What is being asked - Print the listing exactly as it stands, and skip any pictures in it.
*** Begin section ***
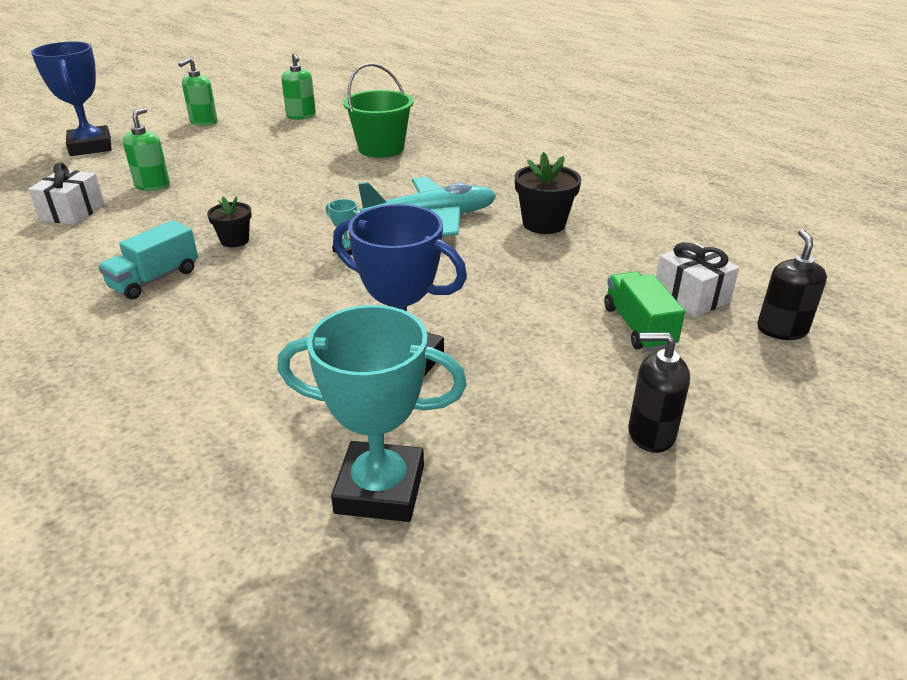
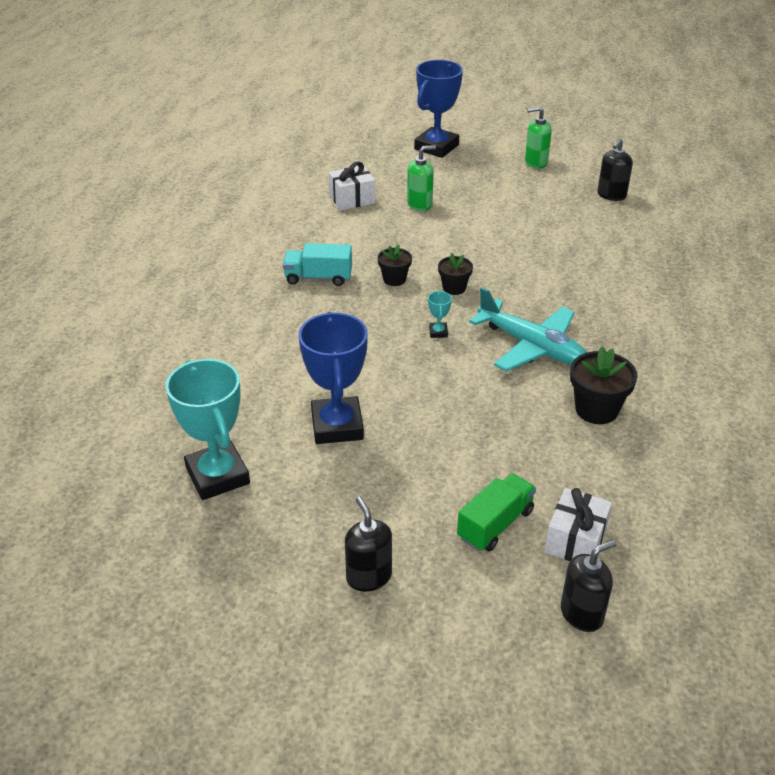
camera: 55 degrees right, 5 degrees up
green soap dispenser [281,53,316,120] -> black soap dispenser [597,138,633,201]
green bucket [343,63,414,158] -> none
none -> black flower pot [438,253,473,295]

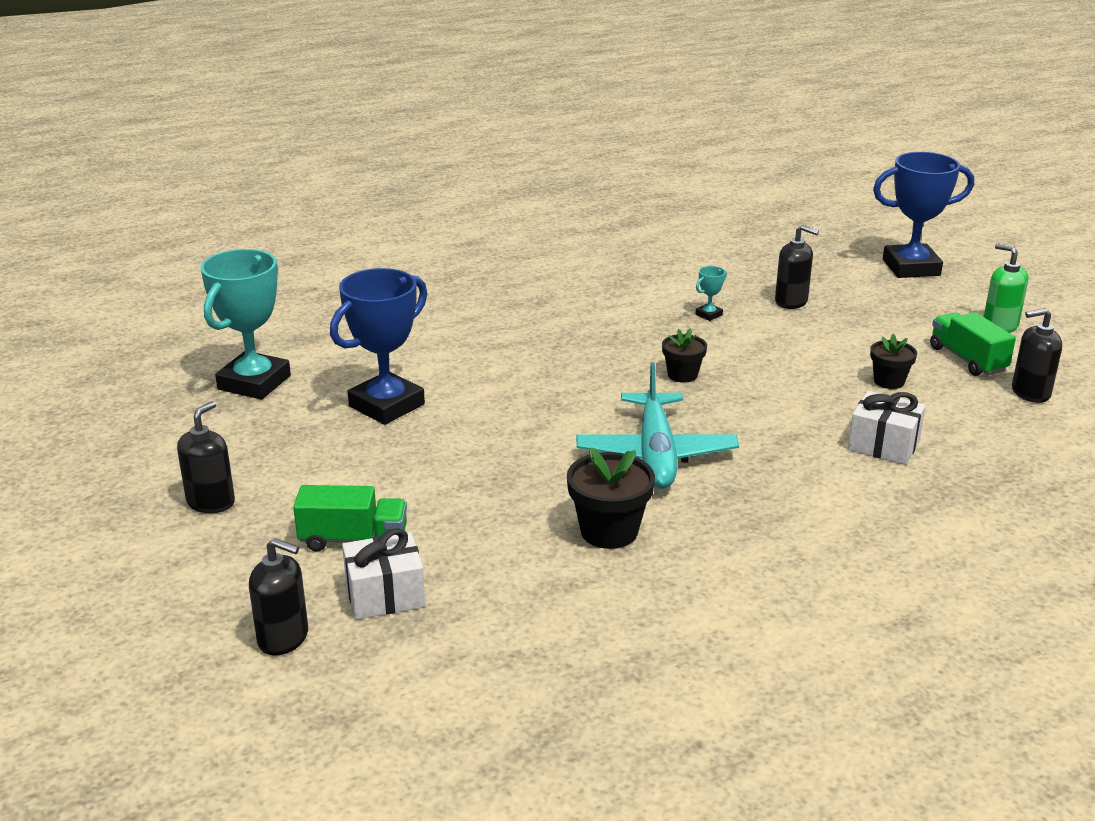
camera: 50 degrees right, 10 degrees down
turquoise truck [283,243,352,286] -> none
white gift [329,162,375,210] -> white gift moved to [848,391,926,465]
black flower pot [378,244,412,286] -> black flower pot moved to [870,334,917,389]
green soap dispenser [407,145,436,211] -> black soap dispenser [775,225,819,309]
turquoise trophy [428,291,452,338] -> turquoise trophy moved to [696,266,727,321]
none -> green truck [930,312,1016,376]

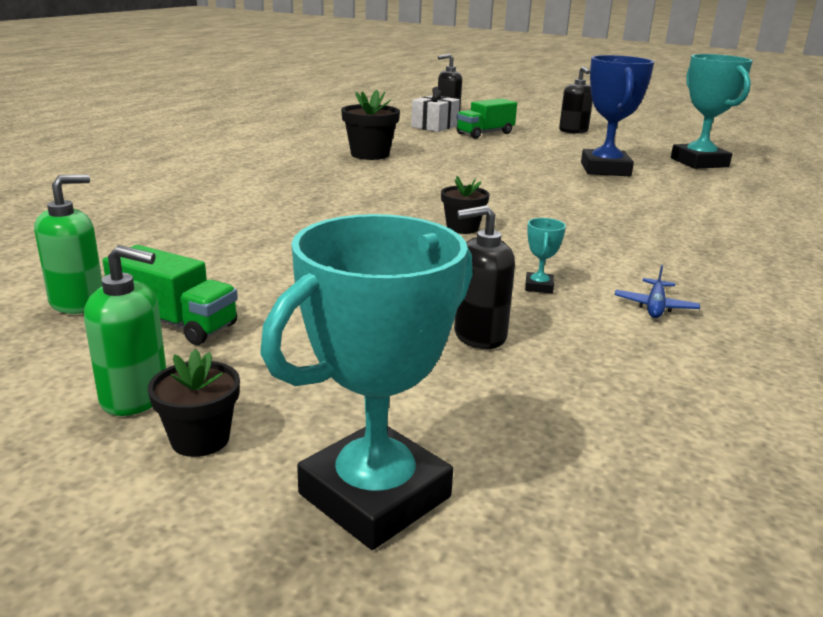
camera: 140 degrees right, 5 degrees down
turquoise plane [576,363,739,489] -> none
white gift [848,391,926,465] -> none
black flower pot [870,334,917,389] -> black flower pot moved to [148,349,240,457]
blue trophy [873,152,974,278] -> turquoise trophy [260,214,473,550]
black soap dispenser [1012,308,1062,403] -> green soap dispenser [34,175,102,314]
none -> blue plane [615,264,700,318]

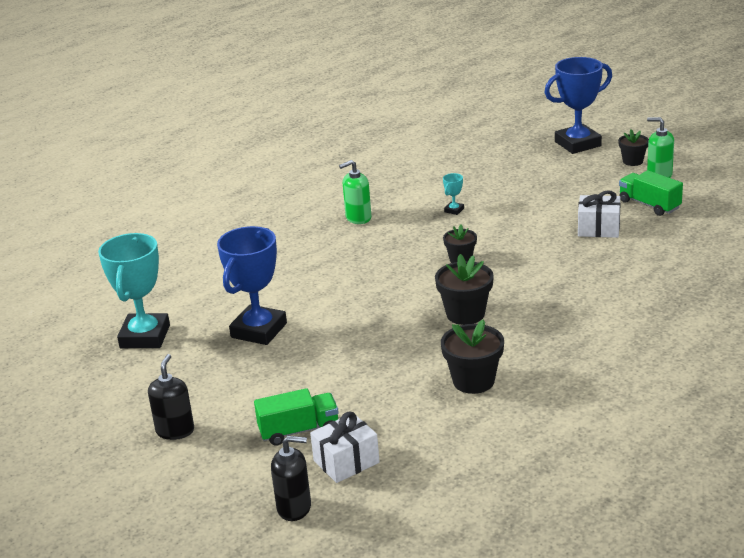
camera: 155 degrees left, 5 degrees up
green soap dispenser [34,175,102,314] -> green soap dispenser moved to [339,160,371,224]
turquoise trophy [260,214,473,550] -> blue trophy [544,57,612,154]
black soap dispenser [454,205,515,349] -> none
blue plane [615,264,700,318] -> none
none -> black flower pot [435,254,494,325]
none -> white gift [578,190,621,238]

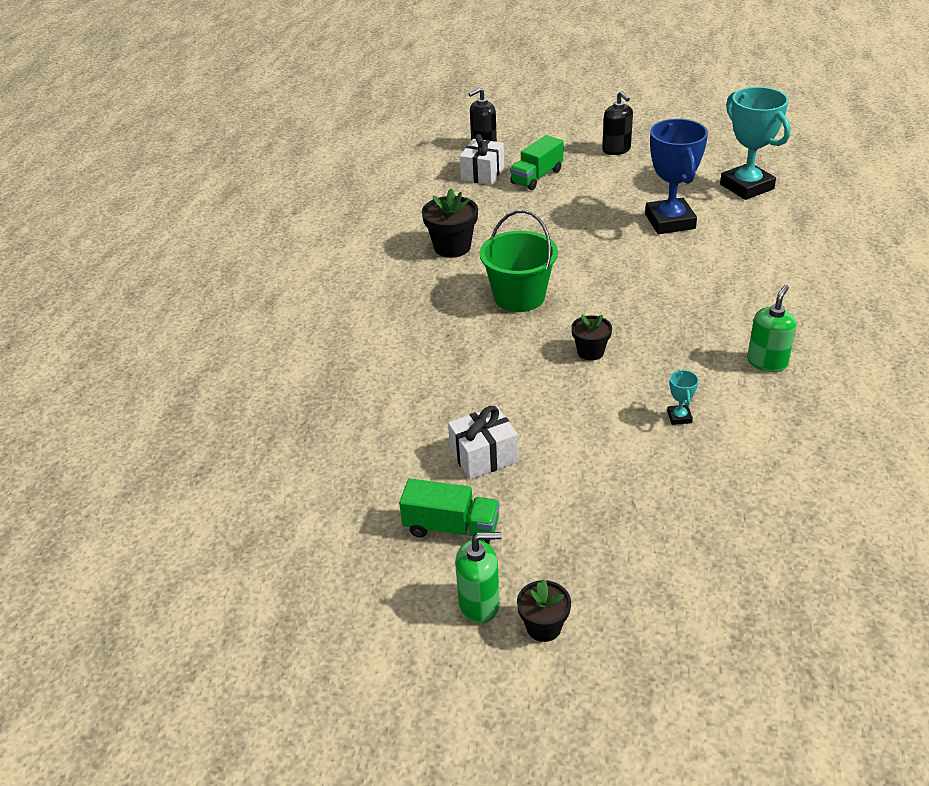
camera: 145 degrees right, 10 degrees up
black flower pot [435,254,494,325] -> green bucket [480,210,558,312]
blue trophy [544,57,612,154] -> none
*** End section ***
Exercise solution -
camera: 55 degrees right, 5 degrees up
green soap dispenser [281,53,316,120] -> black soap dispenser [597,138,633,201]
green bucket [343,63,414,158] -> none
none -> black flower pot [438,253,473,295]

camera: 50 degrees right, 10 degrees down
turquoise truck [283,243,352,286] -> none
white gift [329,162,375,210] -> white gift moved to [848,391,926,465]
black flower pot [378,244,412,286] -> black flower pot moved to [870,334,917,389]
green soap dispenser [407,145,436,211] -> black soap dispenser [775,225,819,309]
turquoise trophy [428,291,452,338] -> turquoise trophy moved to [696,266,727,321]
none -> green truck [930,312,1016,376]

camera: 140 degrees right, 5 degrees down
turquoise plane [576,363,739,489] -> none
white gift [848,391,926,465] -> none
black flower pot [870,334,917,389] -> black flower pot moved to [148,349,240,457]
blue trophy [873,152,974,278] -> turquoise trophy [260,214,473,550]
black soap dispenser [1012,308,1062,403] -> green soap dispenser [34,175,102,314]
none -> blue plane [615,264,700,318]

camera: 155 degrees left, 5 degrees up
green soap dispenser [34,175,102,314] -> green soap dispenser moved to [339,160,371,224]
turquoise trophy [260,214,473,550] -> blue trophy [544,57,612,154]
black soap dispenser [454,205,515,349] -> none
blue plane [615,264,700,318] -> none
none -> black flower pot [435,254,494,325]
none -> white gift [578,190,621,238]

camera: 145 degrees right, 10 degrees up
black flower pot [435,254,494,325] -> green bucket [480,210,558,312]
blue trophy [544,57,612,154] -> none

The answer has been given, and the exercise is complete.